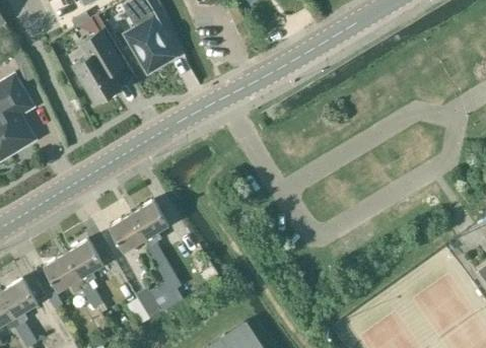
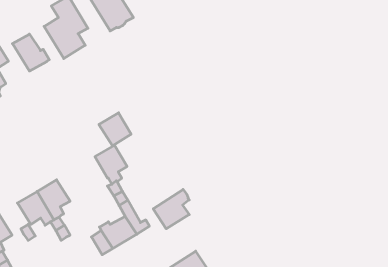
building: none -> [12,34,49,71]
building: [109,214,145,252] -> [99,113,131,146]
building: none -> [153,189,189,229]

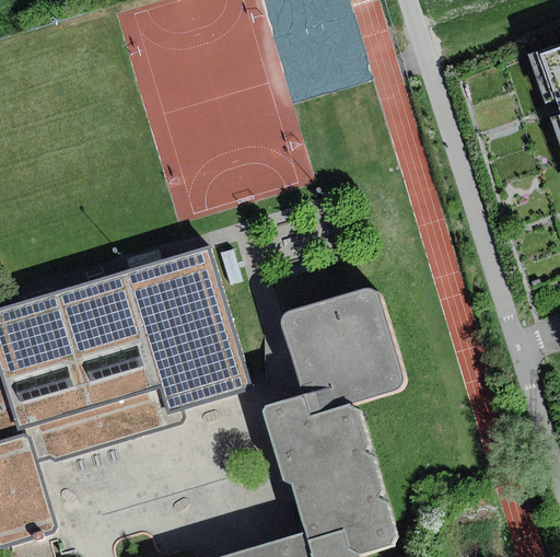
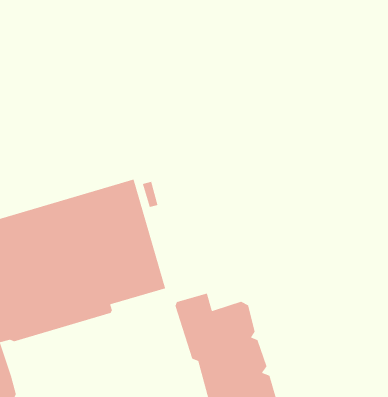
building: [280,289,401,417] -> none

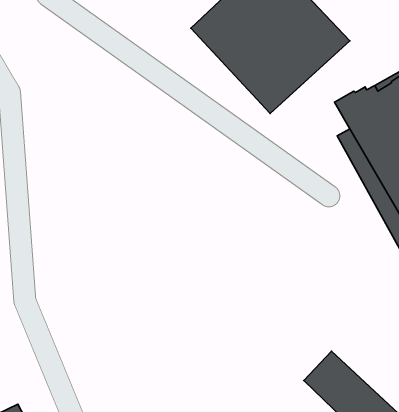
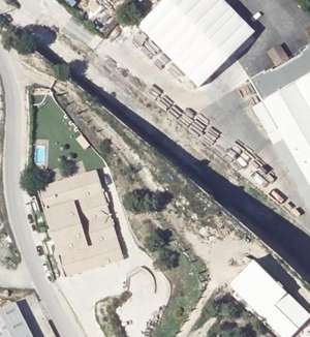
building: none -> [37,170,123,277]

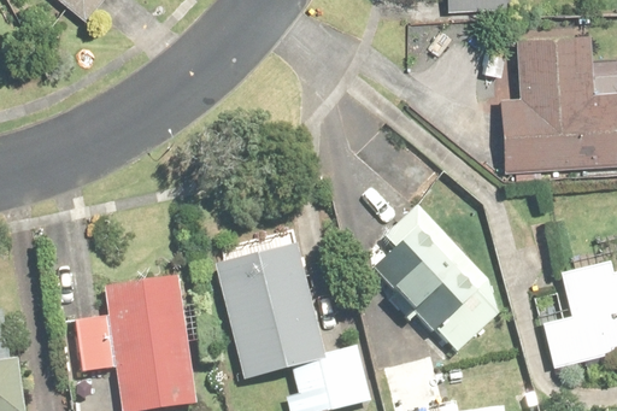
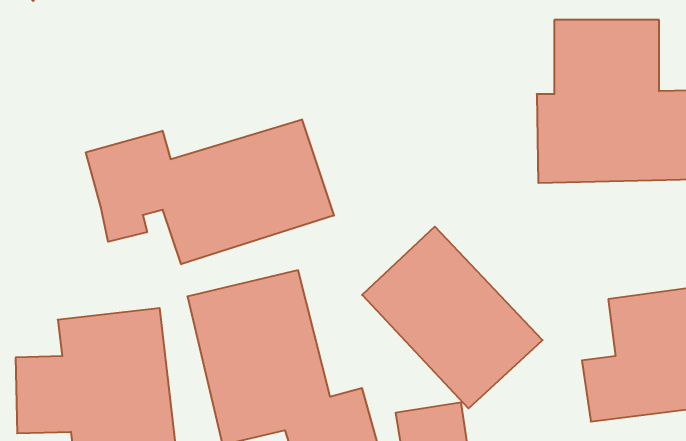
building: none -> [86,119,334,264]

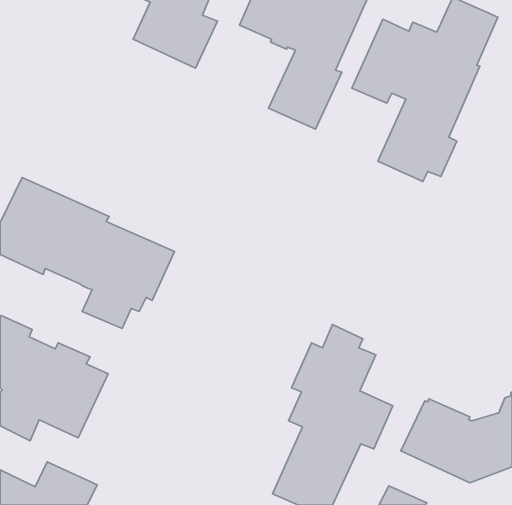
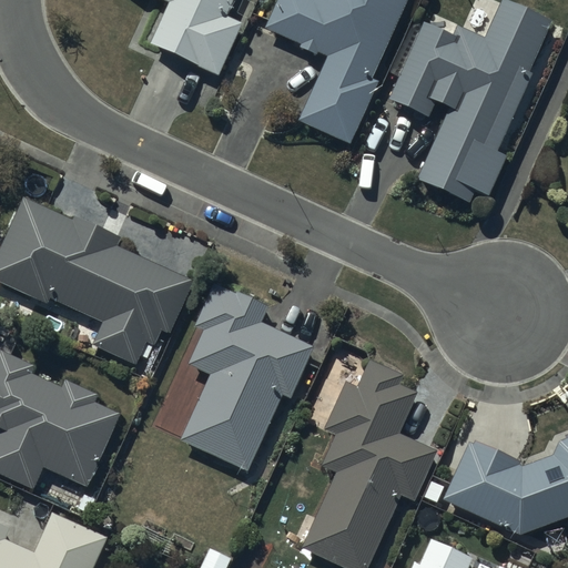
building: none -> [179,283,314,471]

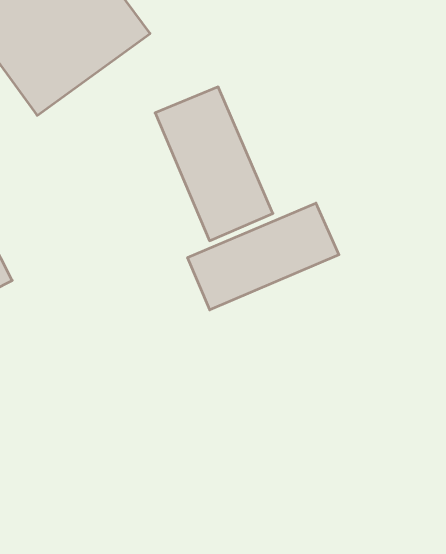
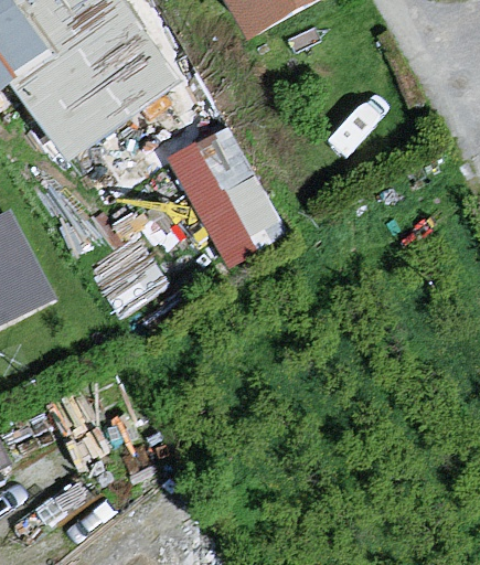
building: [188,203,339,310] -> none

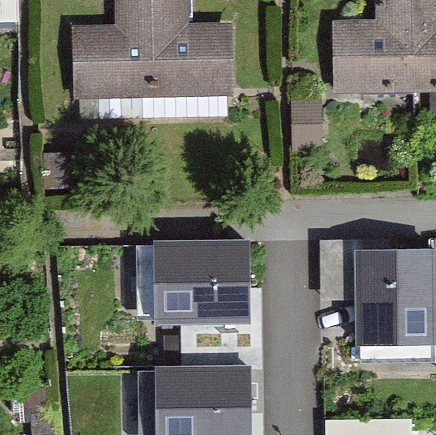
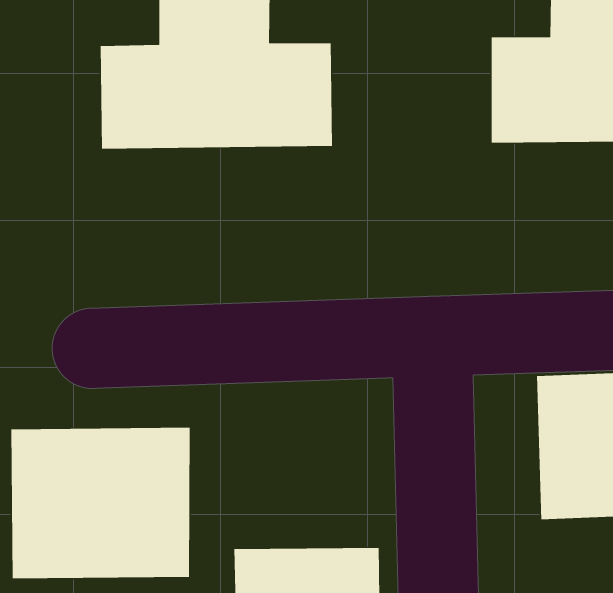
building: [156,239,254,324] -> none
building: none -> [11,427,190,579]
══════════
> **Your objective**: Your answer must consist of the entries, unchanged, with no pictures in it.

> **Completed exercise**:
building: none -> [12,34,49,71]
building: [109,214,145,252] -> [99,113,131,146]
building: none -> [153,189,189,229]

building: [280,289,401,417] -> none

building: none -> [37,170,123,277]

building: none -> [86,119,334,264]

building: none -> [179,283,314,471]

building: [188,203,339,310] -> none

building: [156,239,254,324] -> none
building: none -> [11,427,190,579]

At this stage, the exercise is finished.